Stored data
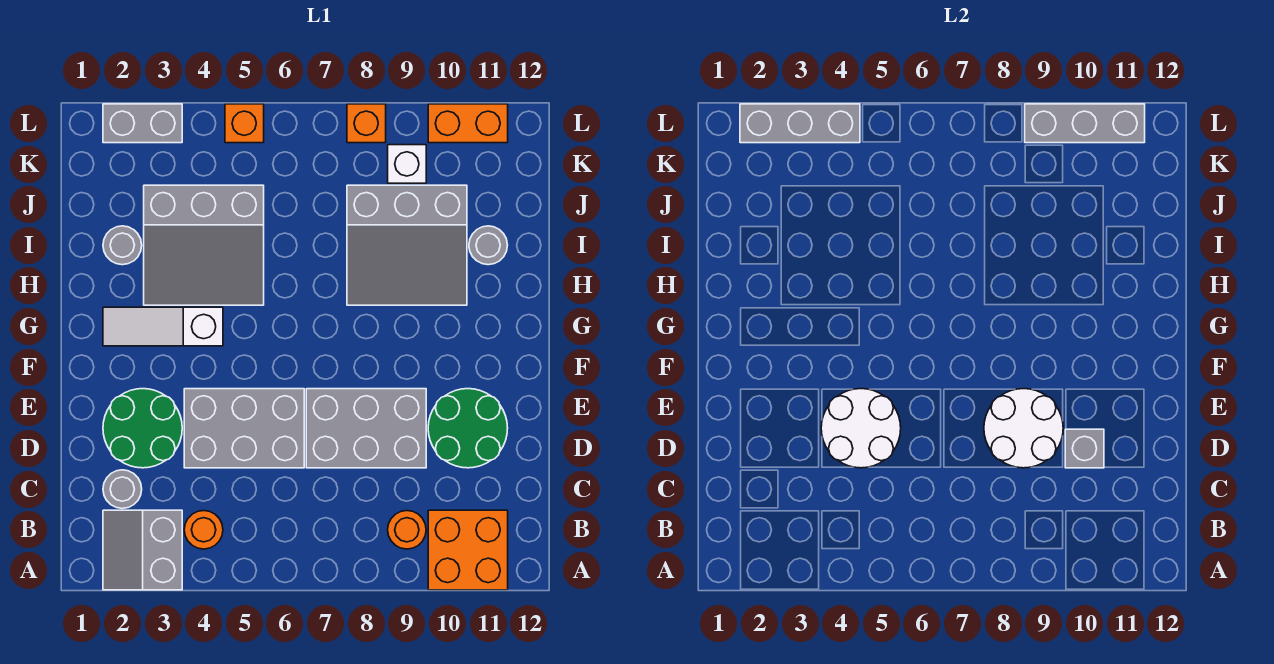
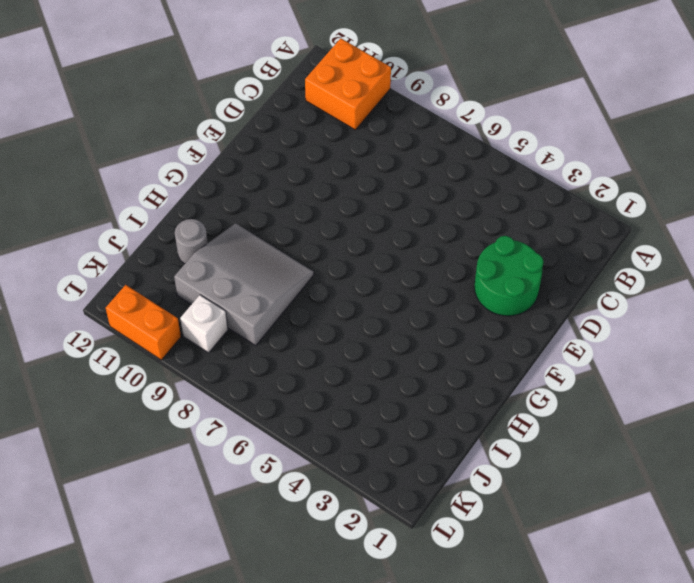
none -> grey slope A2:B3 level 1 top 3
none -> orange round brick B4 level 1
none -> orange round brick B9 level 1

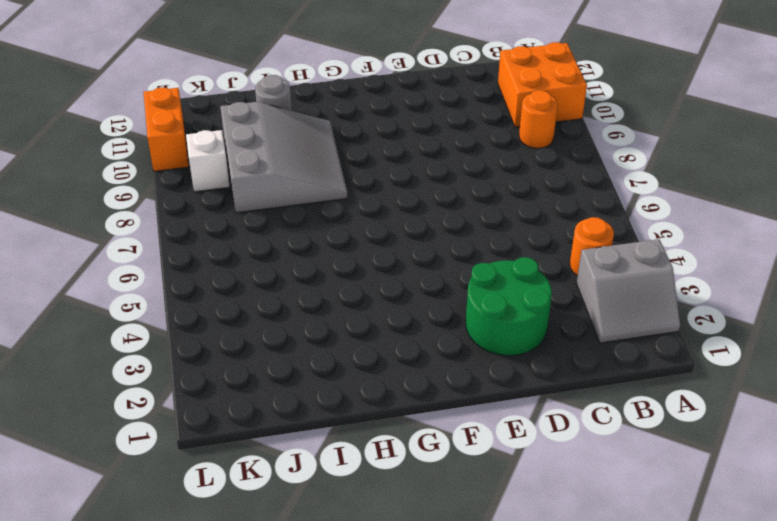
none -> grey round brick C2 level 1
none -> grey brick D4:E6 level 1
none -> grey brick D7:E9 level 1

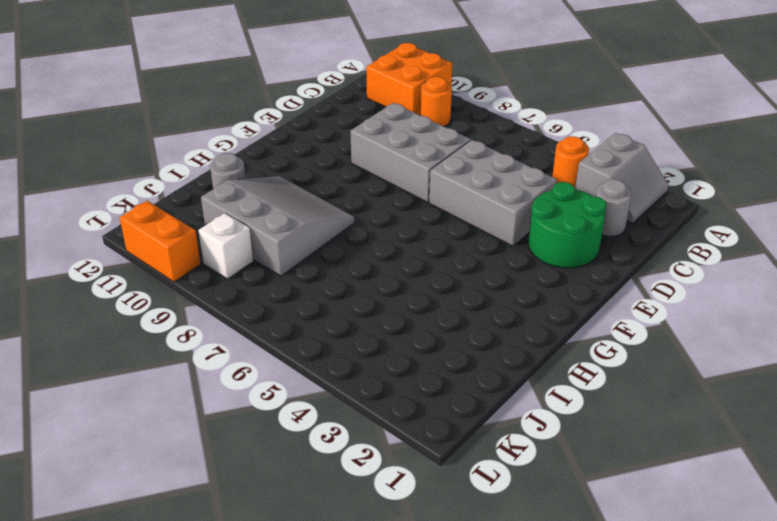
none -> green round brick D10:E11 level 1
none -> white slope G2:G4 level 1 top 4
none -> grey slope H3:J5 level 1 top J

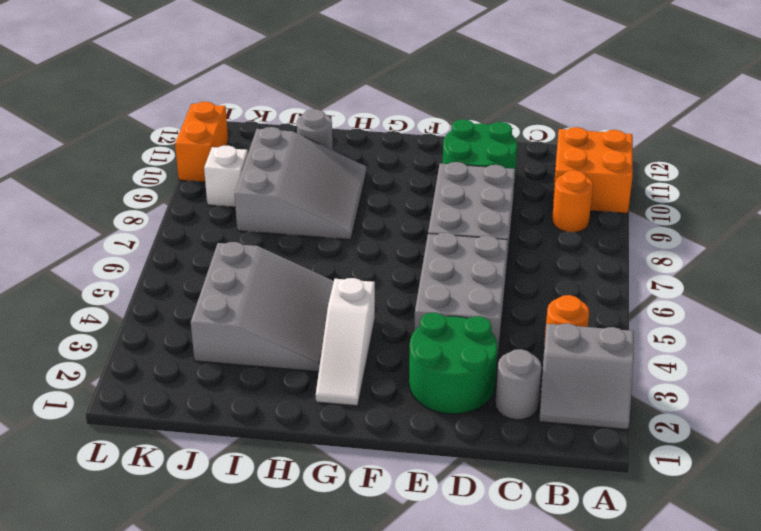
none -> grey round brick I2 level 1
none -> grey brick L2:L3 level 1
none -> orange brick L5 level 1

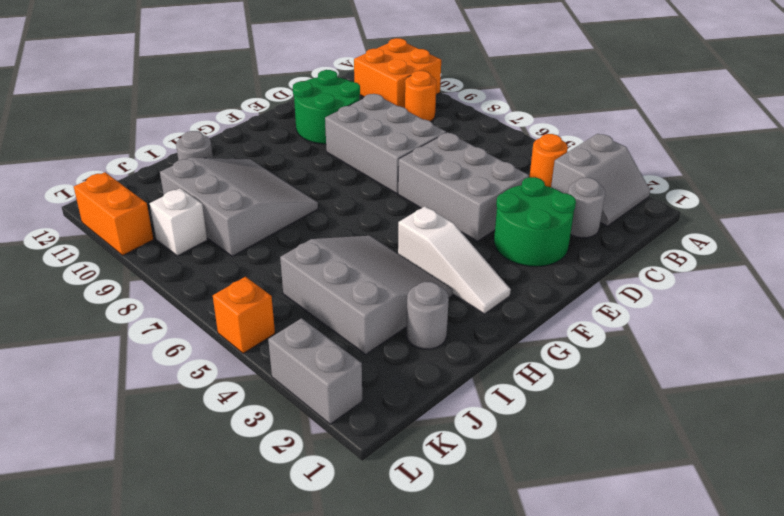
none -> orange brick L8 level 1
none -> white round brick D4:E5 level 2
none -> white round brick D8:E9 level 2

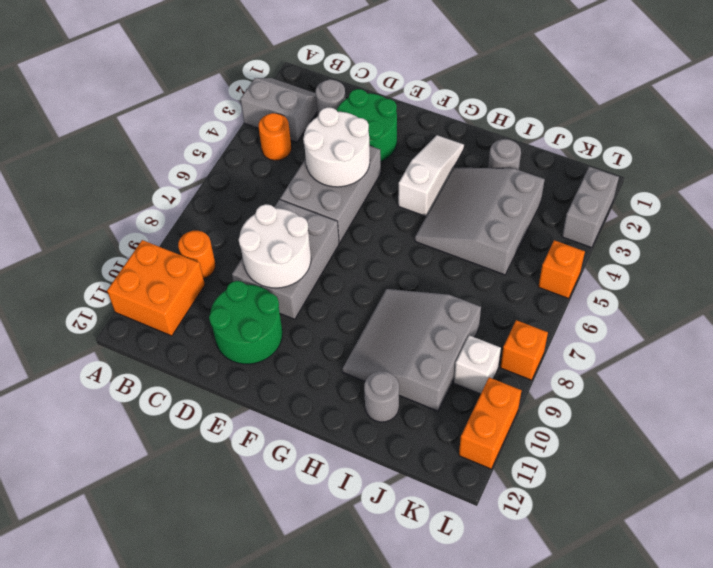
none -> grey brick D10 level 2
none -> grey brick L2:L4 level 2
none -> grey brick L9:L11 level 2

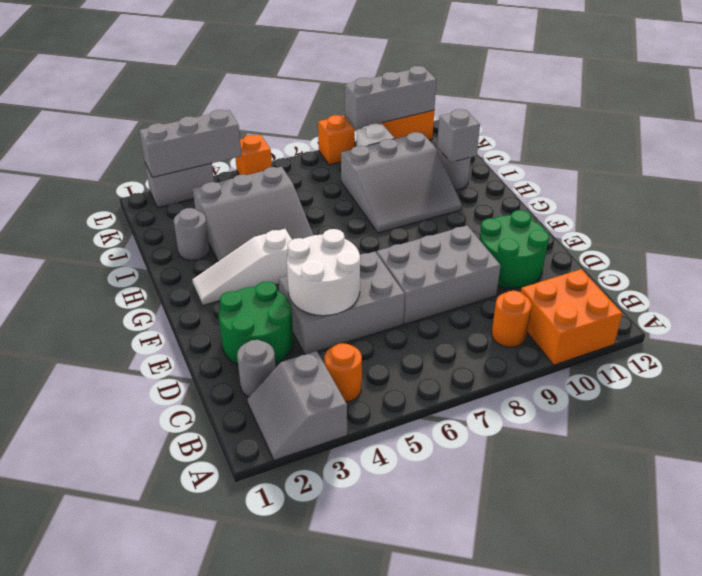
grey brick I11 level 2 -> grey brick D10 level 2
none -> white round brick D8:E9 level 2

What the task asks
Only the lines from the one with "none -> grey brick L9:L11 level 2" through the last line of the records above are wanted, copied exactly and with pictures omitted.

Task solution
none -> grey brick L9:L11 level 2

grey brick I11 level 2 -> grey brick D10 level 2
none -> white round brick D8:E9 level 2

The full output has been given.